_Work order_.
Please copy, exactly as they appear below, the lines from the one containing "Someone carried the pink domino" through the one containing "Someone swapped the blue bucket".

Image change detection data
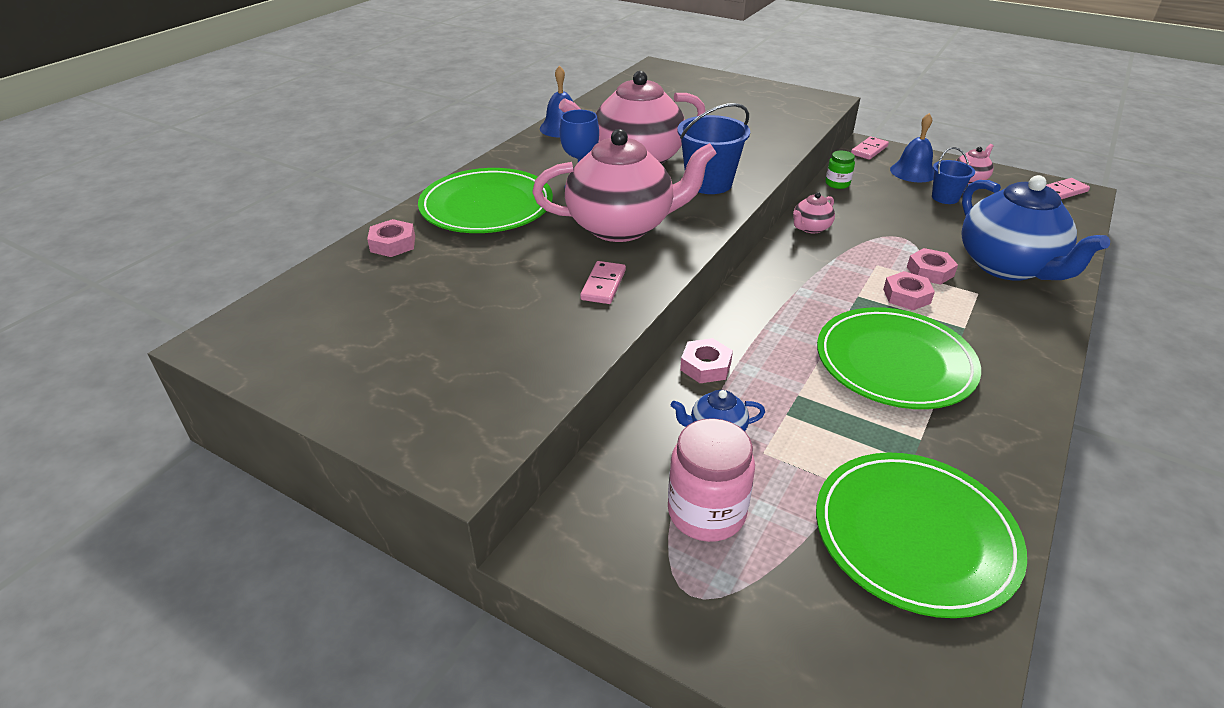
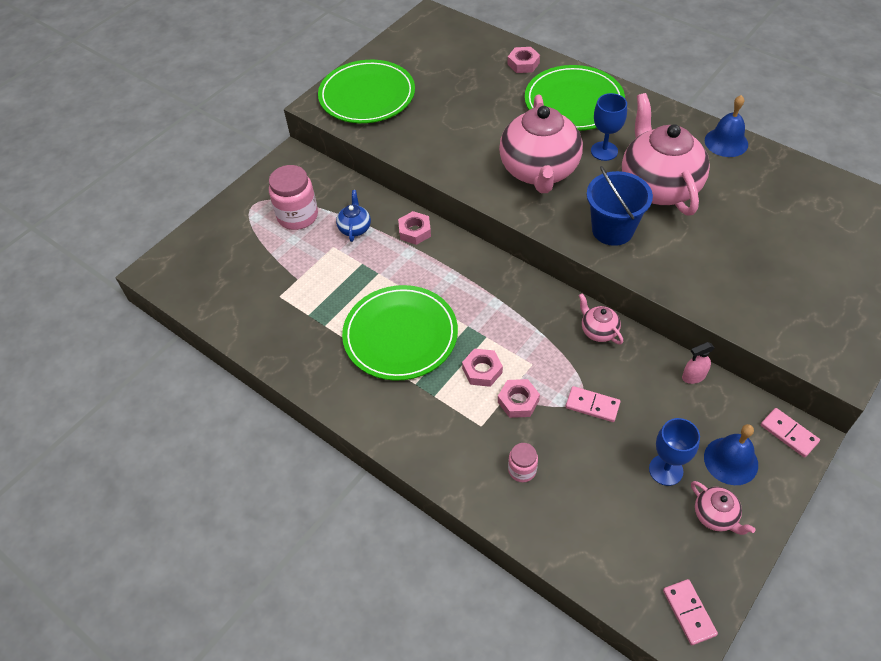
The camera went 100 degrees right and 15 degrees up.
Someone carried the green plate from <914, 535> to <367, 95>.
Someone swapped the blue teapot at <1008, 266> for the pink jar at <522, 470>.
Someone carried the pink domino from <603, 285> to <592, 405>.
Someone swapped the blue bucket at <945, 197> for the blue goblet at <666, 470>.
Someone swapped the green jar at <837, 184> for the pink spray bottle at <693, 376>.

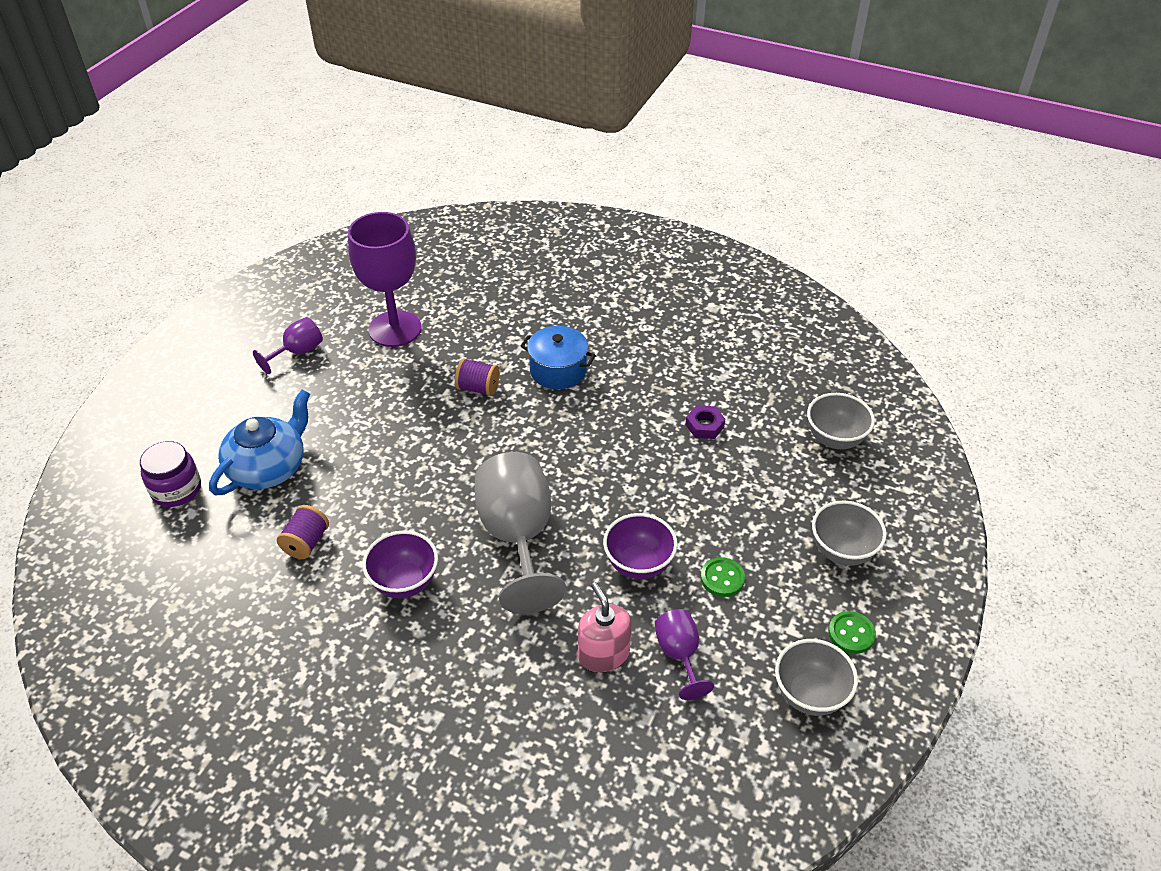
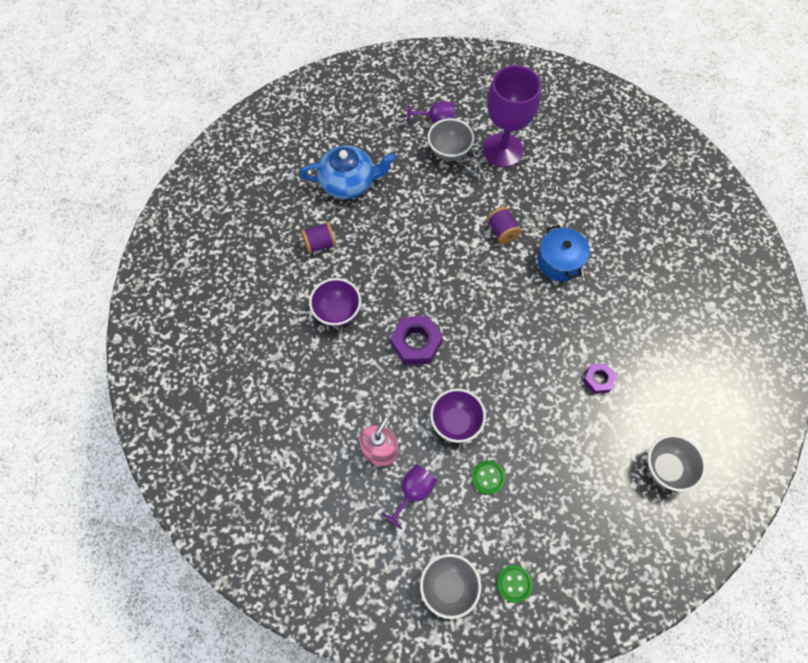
The camera went 50 degrees right and 20 degrees up.
Someone swapped the grey goblet at <518, 537> for the purple nut at <416, 343>.
Someone carried the grey bowl from <842, 551> to <449, 152>.
Someone took away the purple jar at <176, 489>.

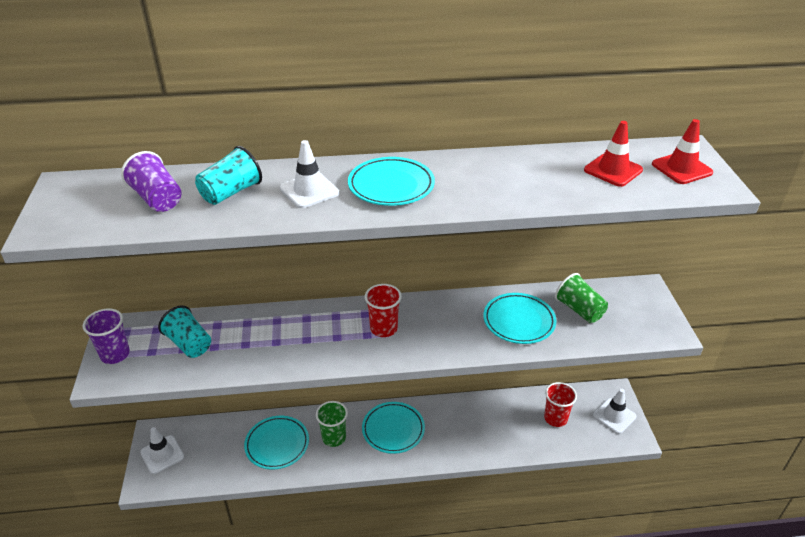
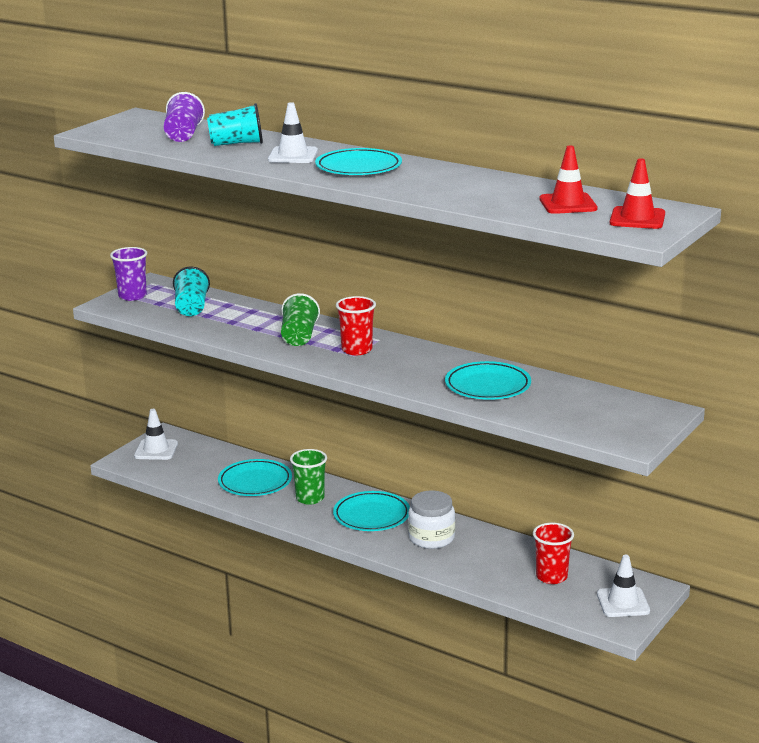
The camera went 40 degrees right and 15 degrees down.
Someone carried the green cup from <579, 310> to <299, 337>.
Someone put down the white jar at <431, 538>.

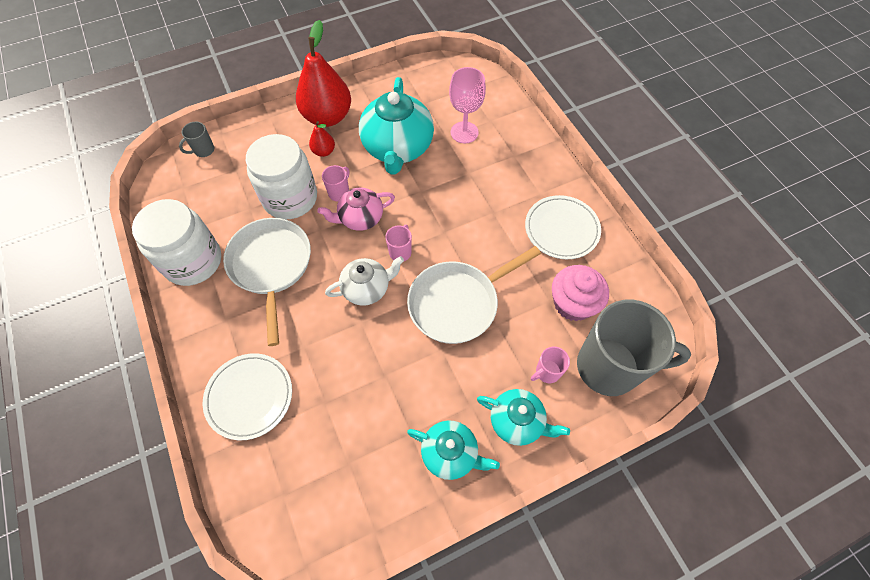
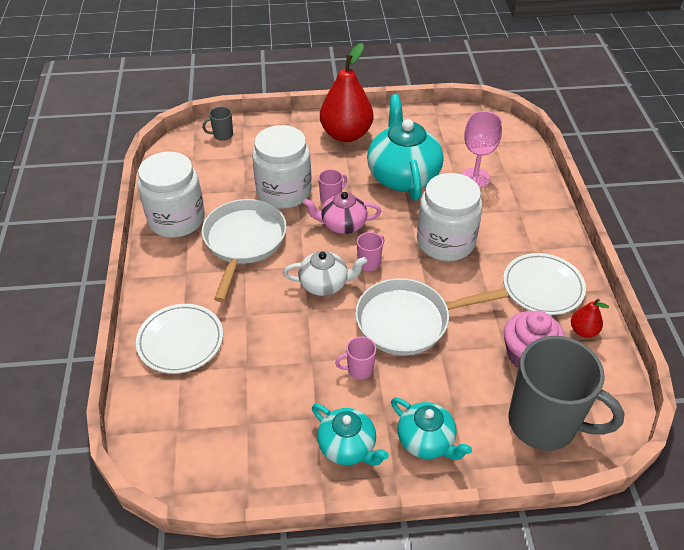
The camera went 20 degrees right and 15 degrees down.
Someone carried the pink mug from <547, 372> to <359, 369>.
Someone rotated the turquoise teapot at <397, 148> by 150 degrees clockwise.
Someone put down the white jar at <445, 242>.
Someone carried the red pear from <324, 151> to <583, 331>.

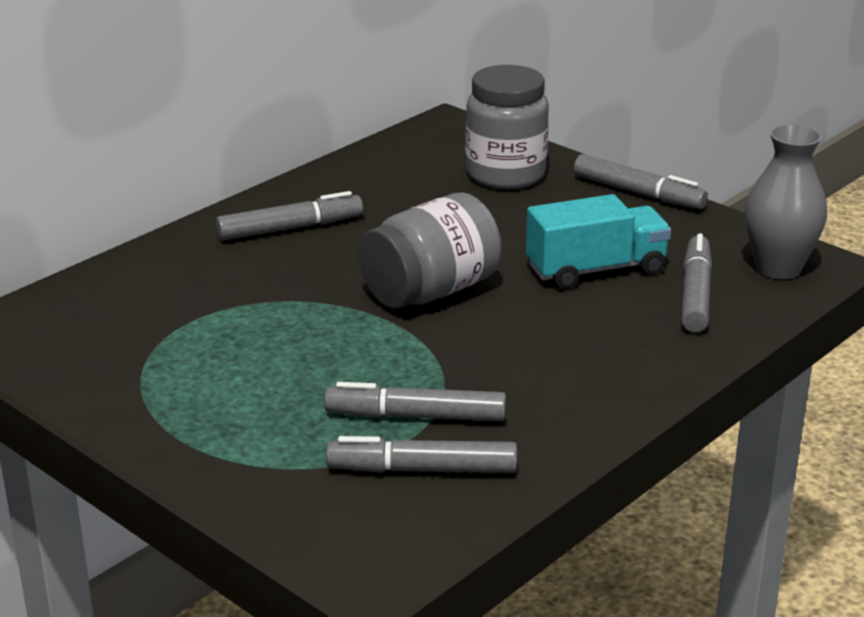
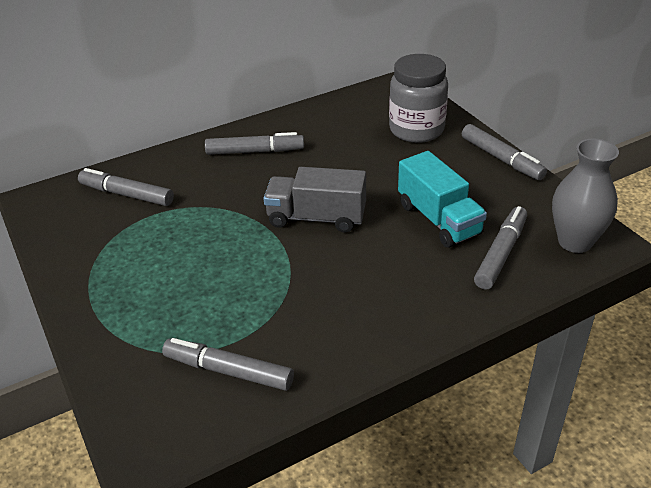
The camera went 20 degrees right and 10 degrees up.
Someone carried the grey marker from <416, 416> to <127, 194>.
Someone swapped the grey jar at <431, 291> for the grey truck at <316, 218>.
Someone rotated the turquoise truck at <596, 270> by 60 degrees clockwise.

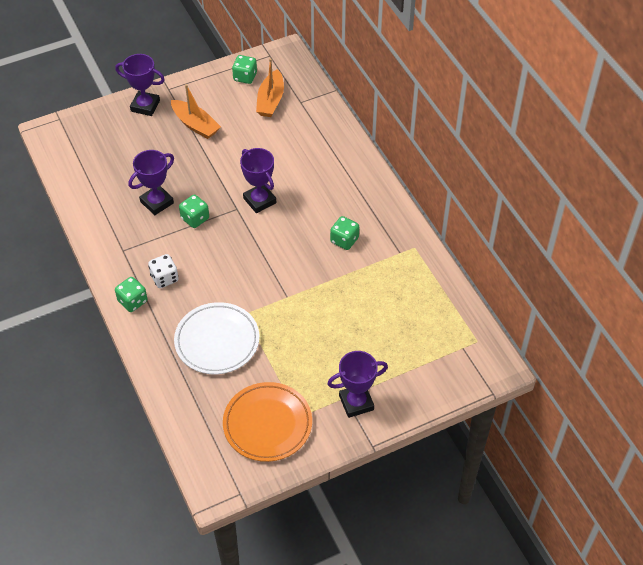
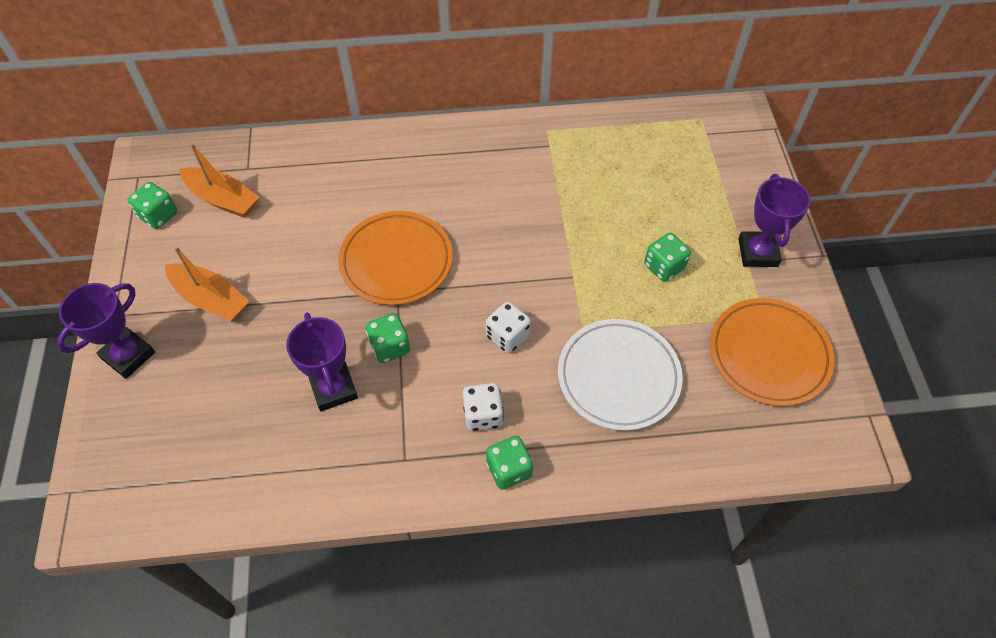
The camera went 70 degrees left and 5 degrees up.
Someone rotated the orange boat at <195, 125> by 60 degrees clockwise.
Someone swapped the purple trophy at <259, 200> for the orange plate at <396, 261>.
Someone put down the white dice at <507, 336>.
Someone carried the green dice from <344, 240> to <664, 267>.

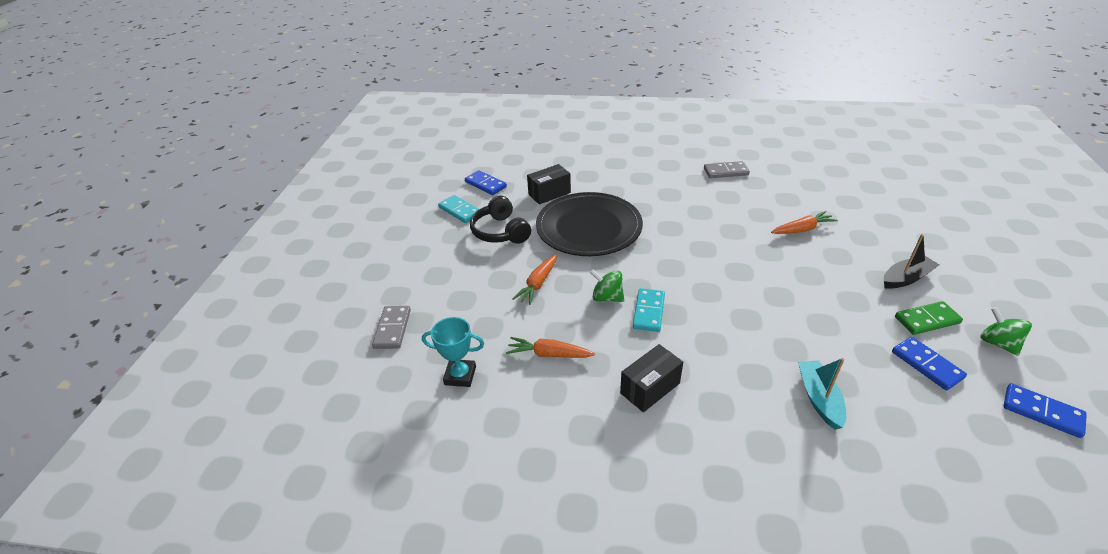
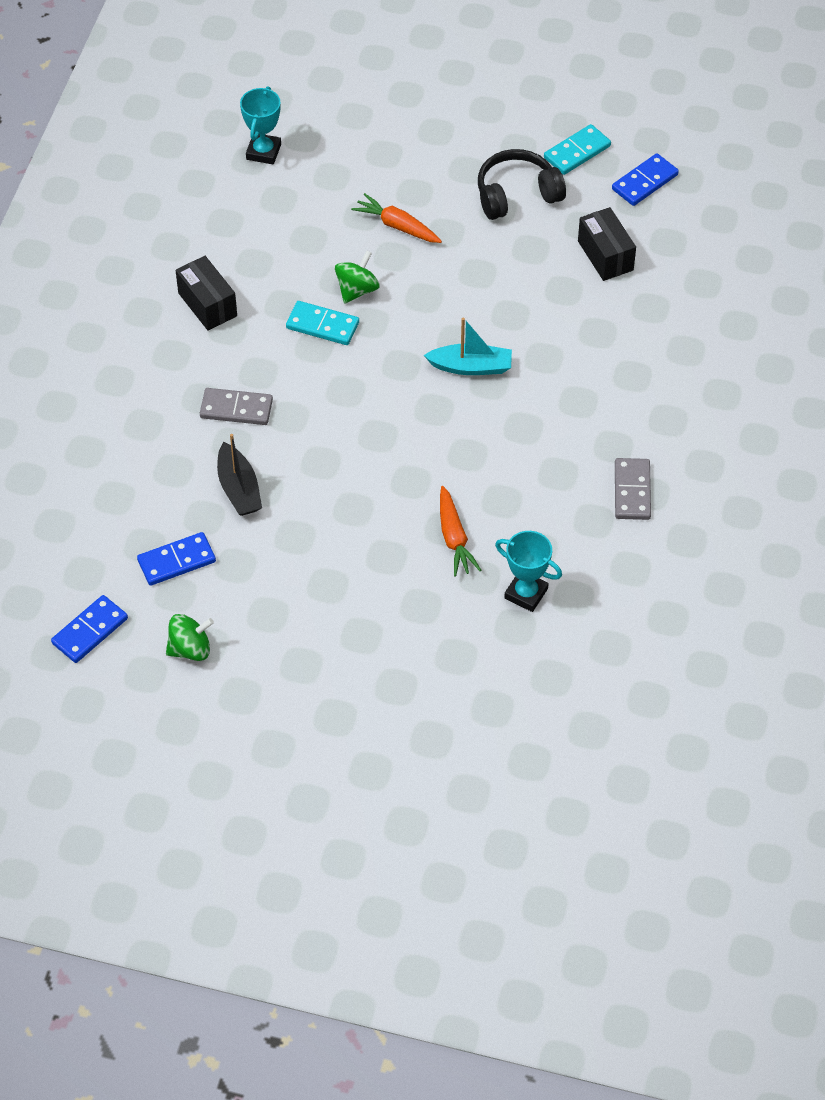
The camera went 95 degrees right and 15 degrees up.
Someone carried the grey domino from <392, 329> to <236, 409>.
Someone carried the black boat from <906, 278> to <239, 489>.
Someone carried the turquoise boat from <819, 398> to <471, 367>.
Someone put down the turquoise trophy at <526, 593>.
Someone took away the orange carrot at <549, 354>.
Someone took away the black plate at <589, 228>.
Someone took away the green domino at <926, 320>.

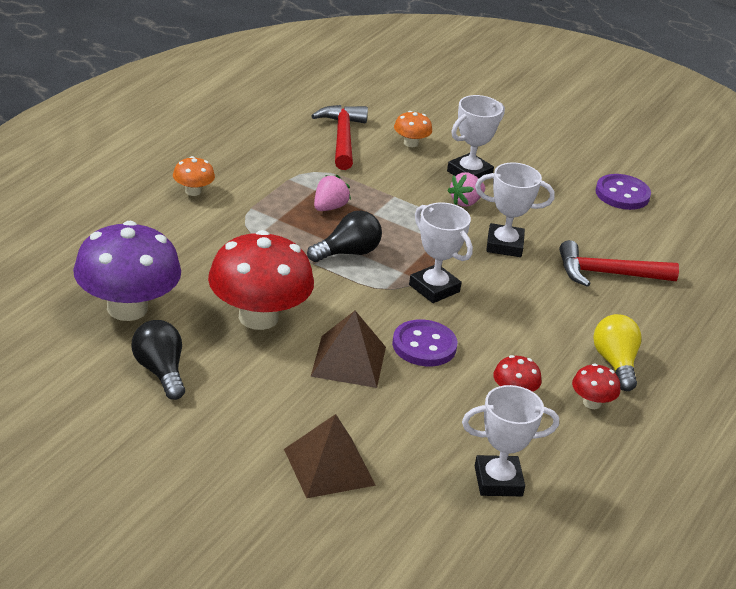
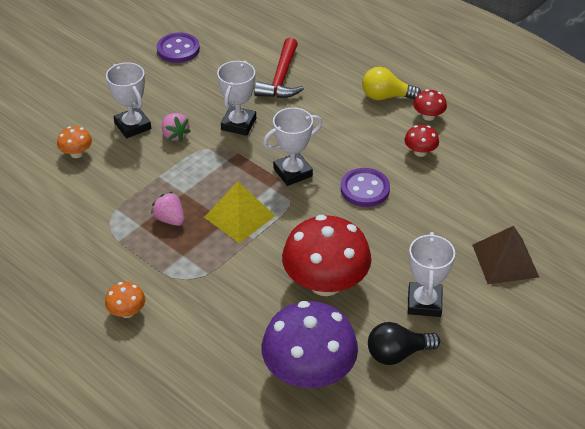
The camera went 75 degrees left and 10 degrees up.
Someone swapped the black light bulb at <347, 253> for the yellow pyramid at <239, 216>.
Someone carried the white trophy from <498, 481> to <424, 303>.
Someone took away the red hammer at <342, 137>.
Someone took away the brown pyramid at <349, 361>.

_Response for this exercise_.
Someone carried the pink domino from <603, 285> to <592, 405>.
Someone swapped the blue bucket at <945, 197> for the blue goblet at <666, 470>.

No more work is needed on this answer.